— Your assignment —
If a line holds the word "glasses", copy it from the entries.

— Object matching data —
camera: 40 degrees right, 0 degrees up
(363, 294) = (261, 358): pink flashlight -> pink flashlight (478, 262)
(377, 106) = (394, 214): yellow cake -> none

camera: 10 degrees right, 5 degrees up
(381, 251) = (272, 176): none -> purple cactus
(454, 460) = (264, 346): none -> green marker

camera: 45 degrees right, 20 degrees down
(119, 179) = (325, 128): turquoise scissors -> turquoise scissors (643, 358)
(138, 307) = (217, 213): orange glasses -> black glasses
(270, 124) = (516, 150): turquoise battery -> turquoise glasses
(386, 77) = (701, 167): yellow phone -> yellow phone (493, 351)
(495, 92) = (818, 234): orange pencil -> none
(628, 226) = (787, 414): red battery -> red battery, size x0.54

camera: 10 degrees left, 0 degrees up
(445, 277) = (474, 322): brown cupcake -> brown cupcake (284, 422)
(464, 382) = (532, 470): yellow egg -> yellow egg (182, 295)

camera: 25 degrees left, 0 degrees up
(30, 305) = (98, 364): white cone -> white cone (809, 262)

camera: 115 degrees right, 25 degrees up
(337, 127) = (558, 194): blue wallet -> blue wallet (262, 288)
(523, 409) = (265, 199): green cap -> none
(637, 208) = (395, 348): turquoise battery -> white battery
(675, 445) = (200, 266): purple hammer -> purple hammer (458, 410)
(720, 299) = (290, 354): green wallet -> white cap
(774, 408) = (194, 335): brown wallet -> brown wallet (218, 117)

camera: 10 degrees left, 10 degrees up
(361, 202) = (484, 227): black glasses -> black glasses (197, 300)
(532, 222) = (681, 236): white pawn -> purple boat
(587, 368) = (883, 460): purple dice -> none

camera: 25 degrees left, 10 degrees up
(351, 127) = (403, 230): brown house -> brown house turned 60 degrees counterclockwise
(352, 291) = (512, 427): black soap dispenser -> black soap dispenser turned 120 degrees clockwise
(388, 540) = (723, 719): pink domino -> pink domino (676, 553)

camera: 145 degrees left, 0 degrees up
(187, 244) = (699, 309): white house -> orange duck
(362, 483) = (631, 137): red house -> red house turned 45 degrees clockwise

— Finished task —
(138, 307) = (217, 213): orange glasses -> black glasses
(270, 124) = (516, 150): turquoise battery -> turquoise glasses
(361, 202) = (484, 227): black glasses -> black glasses (197, 300)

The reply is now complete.